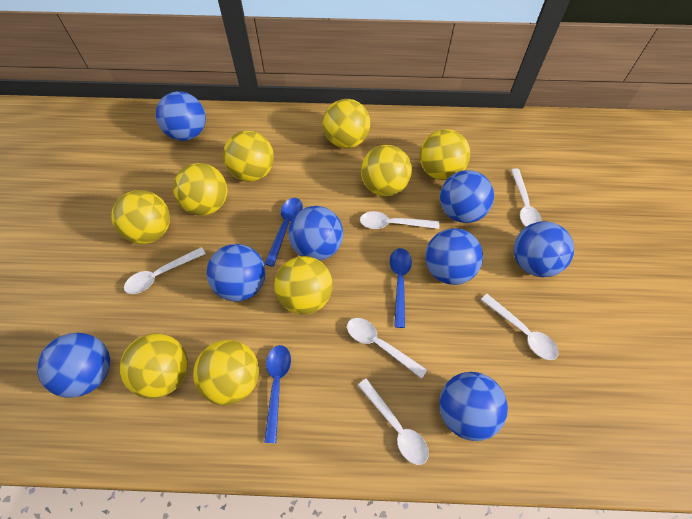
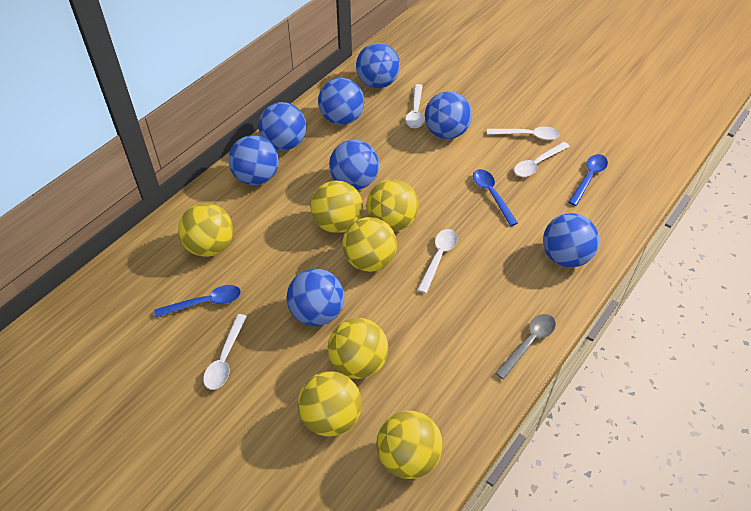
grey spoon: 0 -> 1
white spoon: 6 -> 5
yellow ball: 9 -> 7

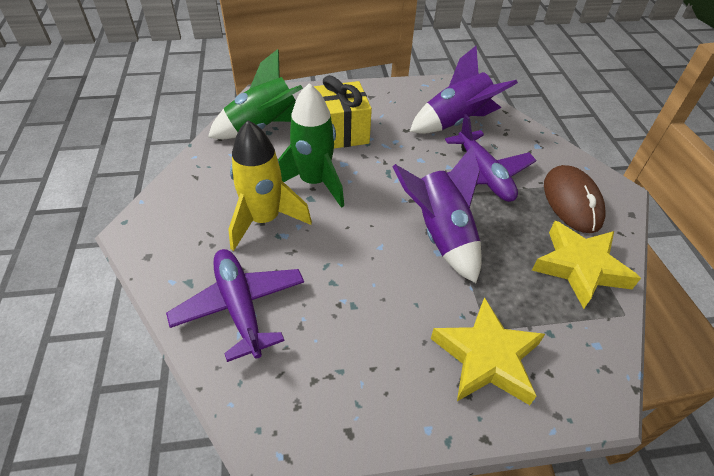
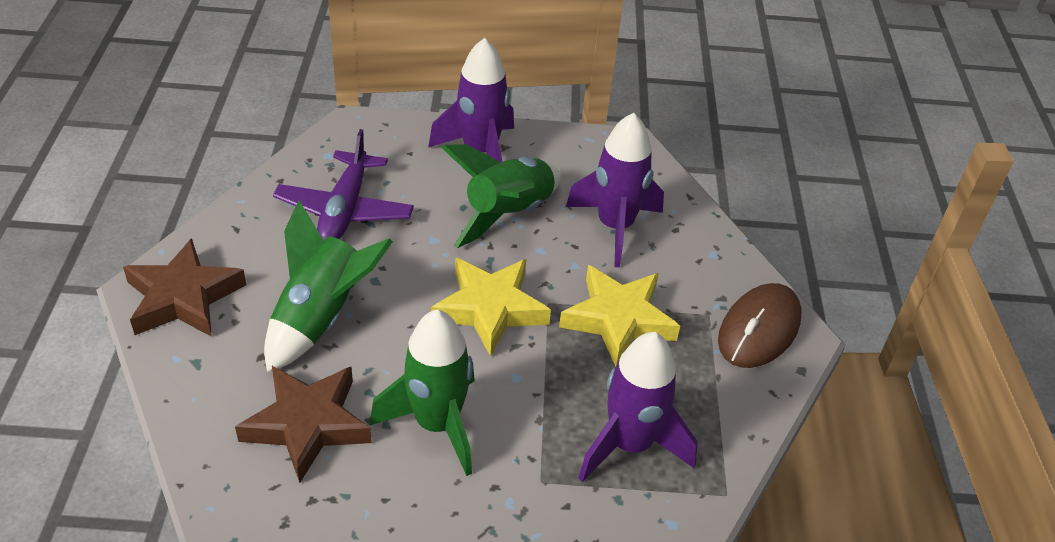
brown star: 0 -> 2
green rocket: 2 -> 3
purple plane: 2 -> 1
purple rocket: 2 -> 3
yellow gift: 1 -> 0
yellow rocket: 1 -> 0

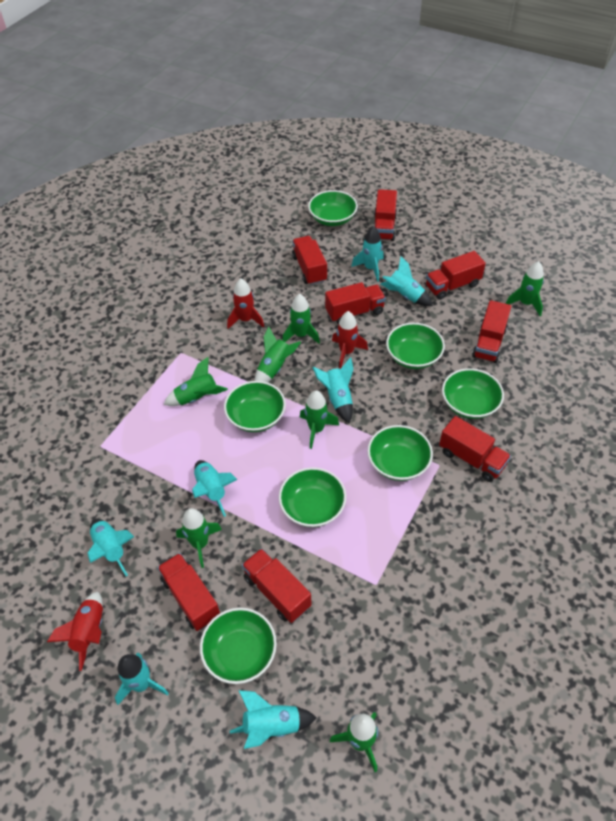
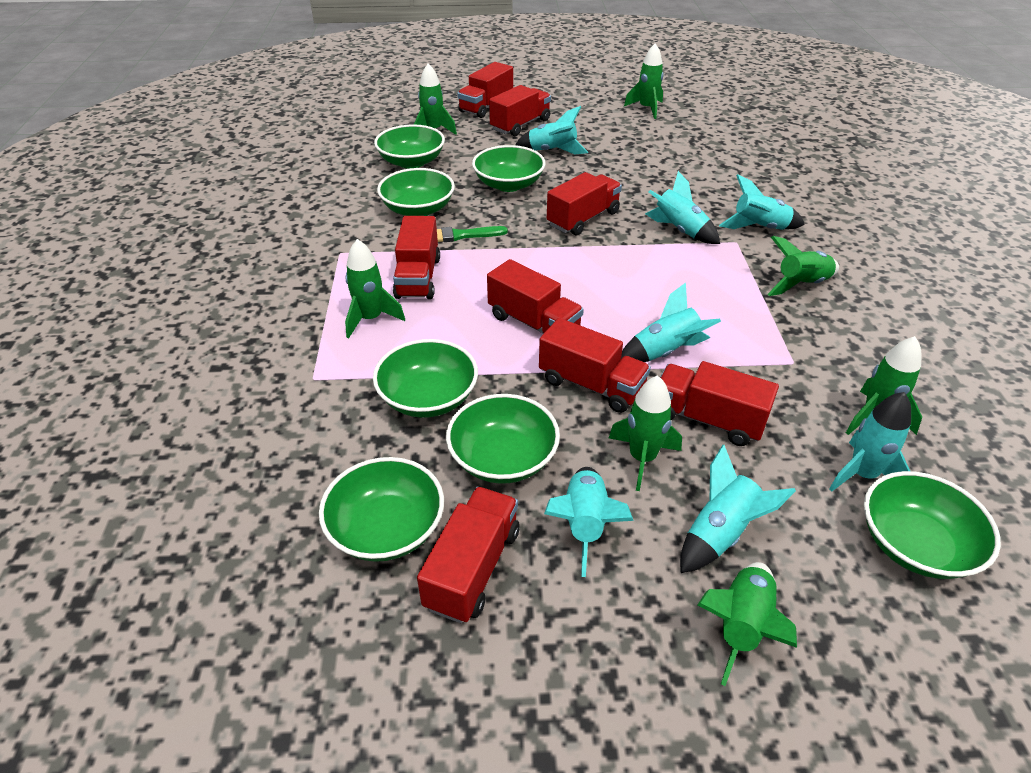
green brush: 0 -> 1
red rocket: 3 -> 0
☆ ☆ ☆ ☆ ☆
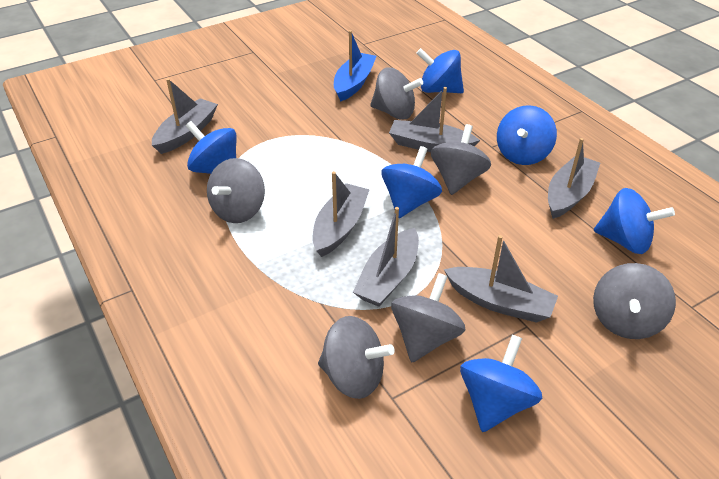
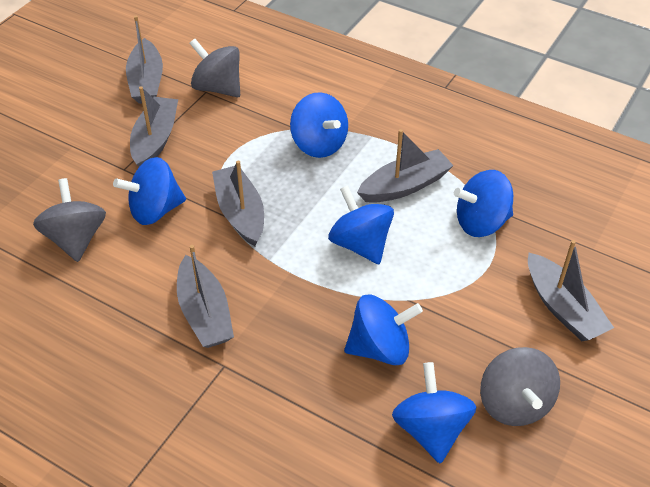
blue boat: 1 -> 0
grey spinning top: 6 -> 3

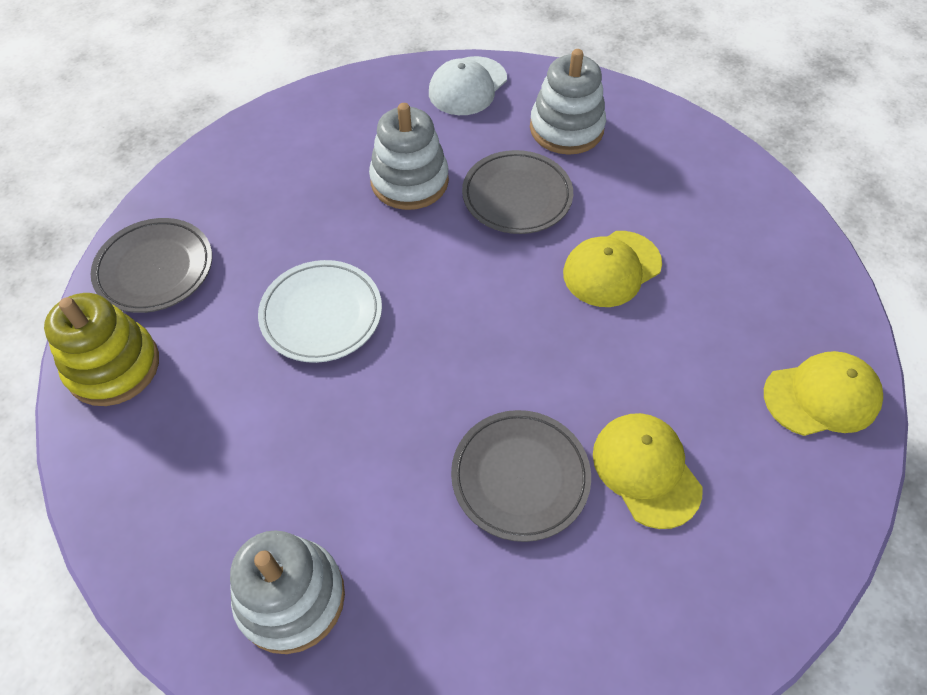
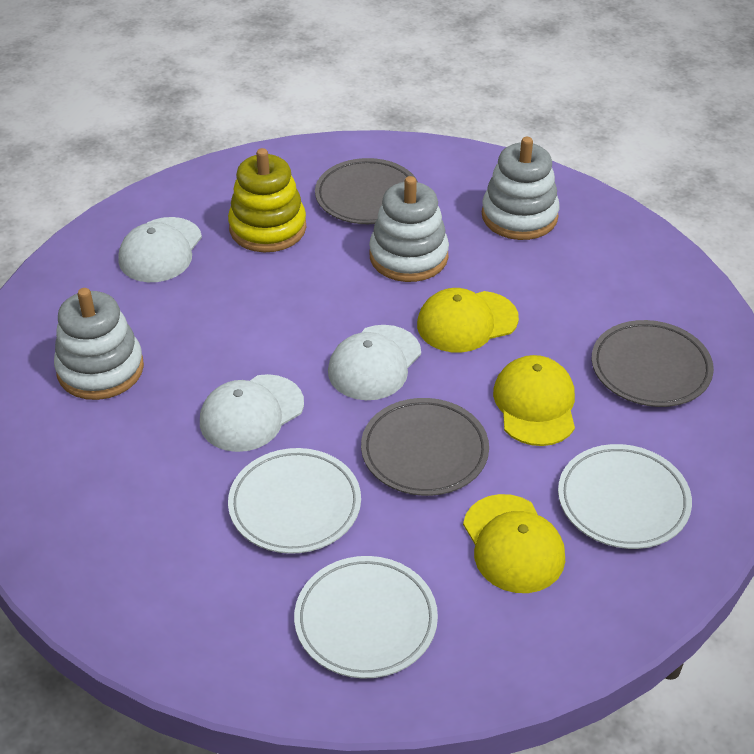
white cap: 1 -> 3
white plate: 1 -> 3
☆ ☆ ☆ ☆ ☆
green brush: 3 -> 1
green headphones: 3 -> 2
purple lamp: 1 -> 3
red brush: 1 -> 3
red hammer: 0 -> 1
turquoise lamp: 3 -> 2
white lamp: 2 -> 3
☆ ☆ ☆ ☆ ☆
◆ WHAT YOU SHOULD DO: Repeat, without pictures, exactly the lines of the data above from the one containing "grey spoon: 0 -> 1" through the one containing "red rocket: 3 -> 0", including both and adding nothing.

◆ TASK RESULT:
grey spoon: 0 -> 1
white spoon: 6 -> 5
yellow ball: 9 -> 7

brown star: 0 -> 2
green rocket: 2 -> 3
purple plane: 2 -> 1
purple rocket: 2 -> 3
yellow gift: 1 -> 0
yellow rocket: 1 -> 0

green brush: 0 -> 1
red rocket: 3 -> 0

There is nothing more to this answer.